[[ DATA open ]]

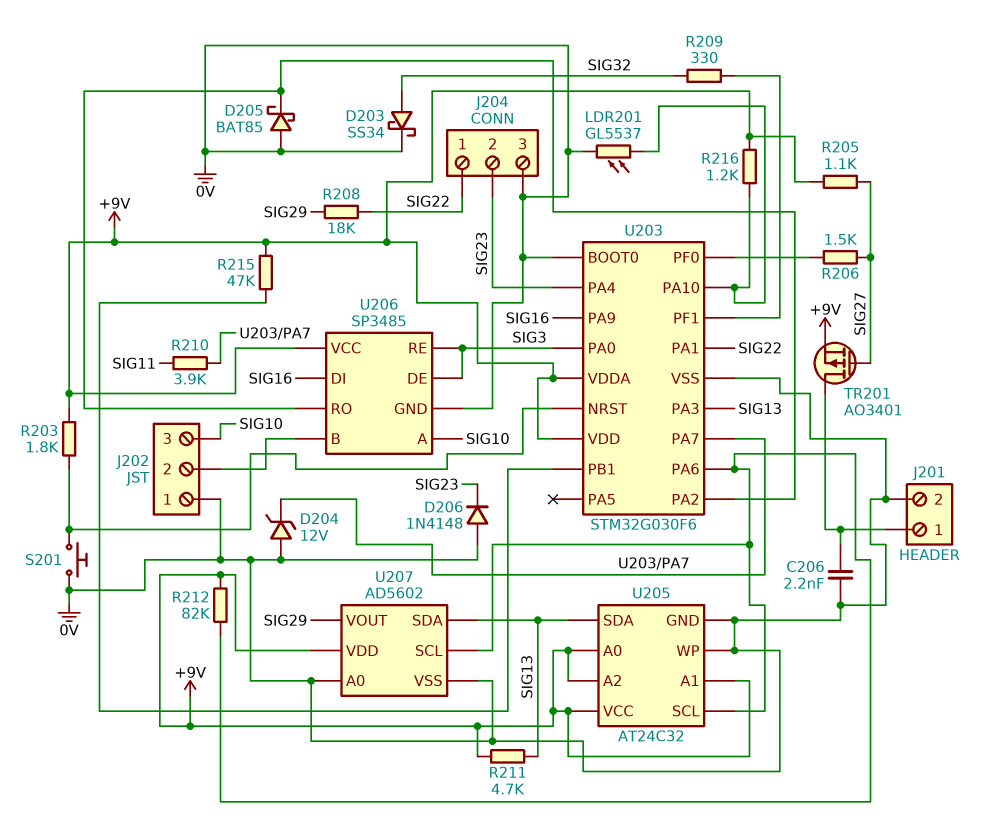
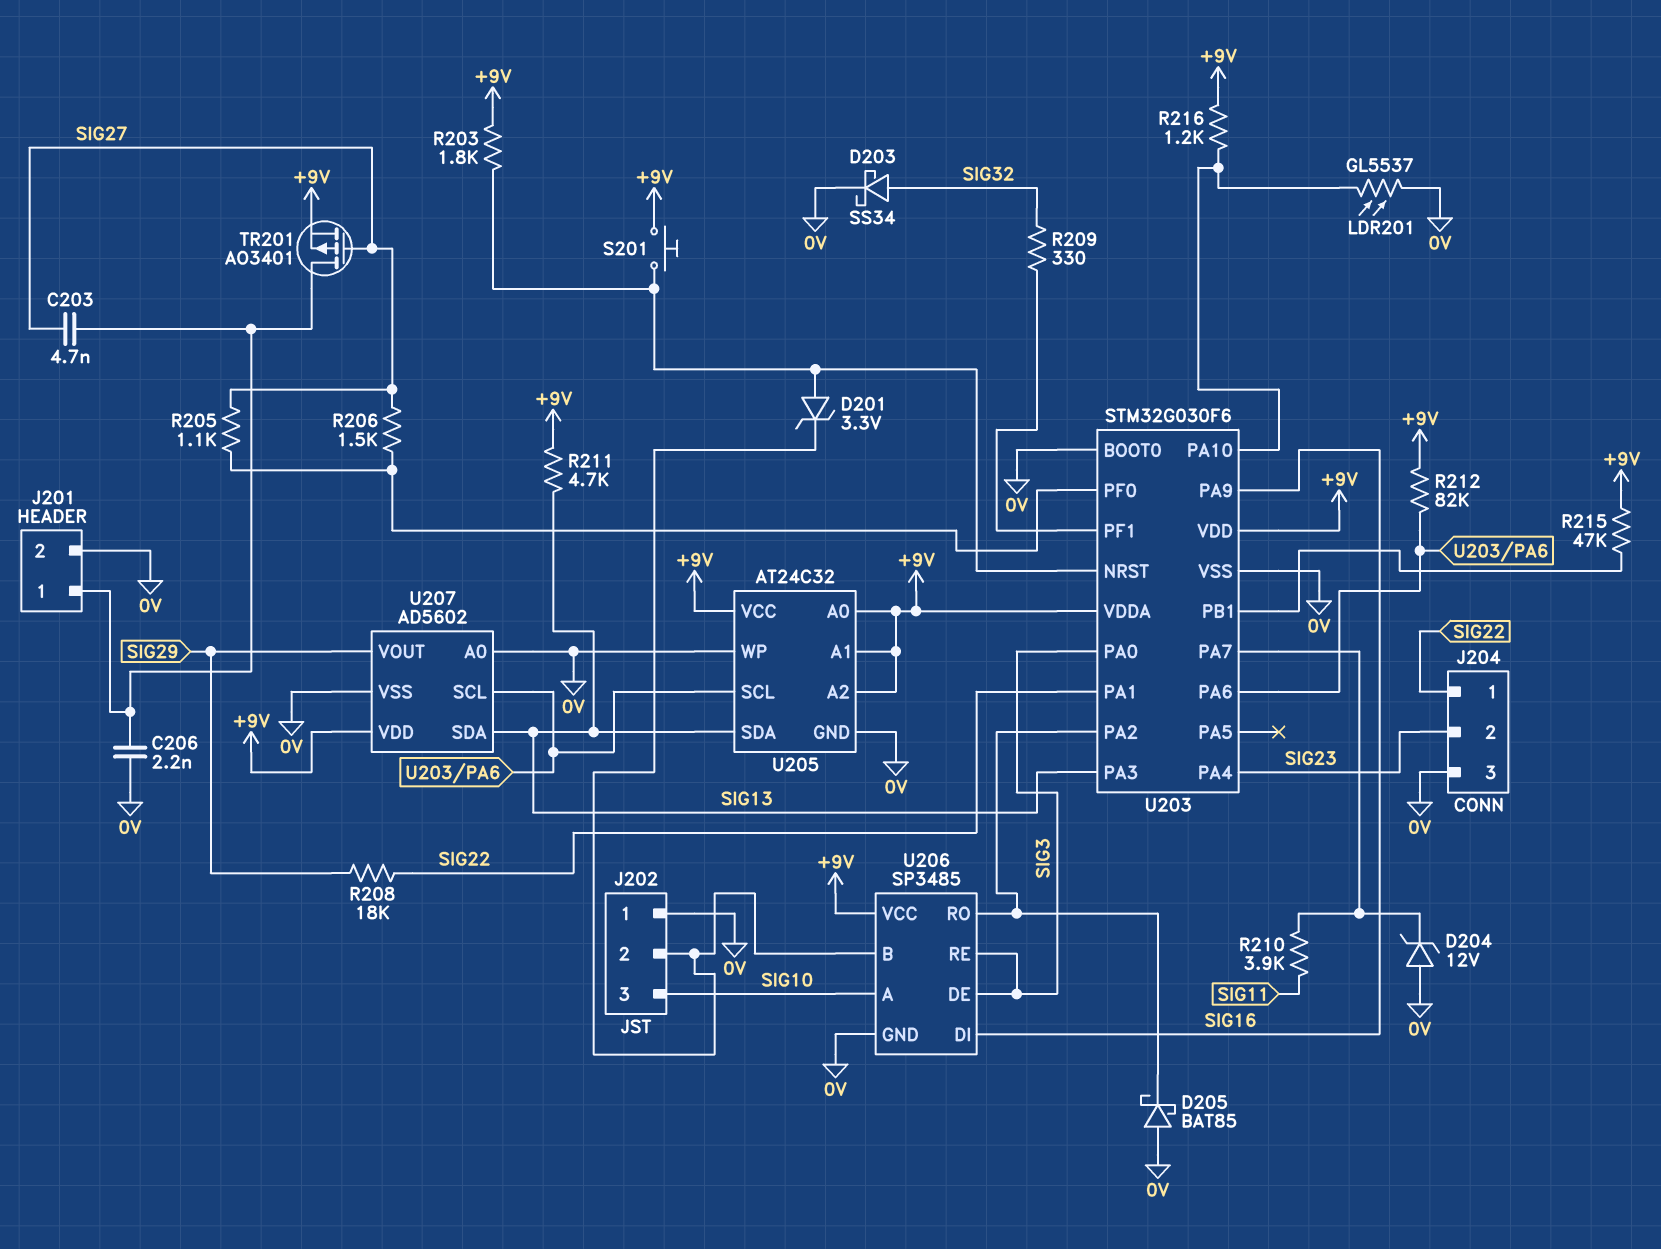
C203: none -> 4.7nF (J201/1, SIG27)
D201: none -> zener 3.3V (A U203/NRST, K J202/2)
D206: diode 1N4148 (A 0V, K SIG23) -> none
R205: 1.1k (+9V, SIG27) -> 1.1k (SIG27, U203/PF0)
S201: button (0V, U203/NRST) -> button (+9V, U203/NRST)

[[ DATA closed ]]

WORK REQUIRED: Return only those lines of the records that contain the string "NRST".

TASK RESULT:
D201: none -> zener 3.3V (A U203/NRST, K J202/2)
S201: button (0V, U203/NRST) -> button (+9V, U203/NRST)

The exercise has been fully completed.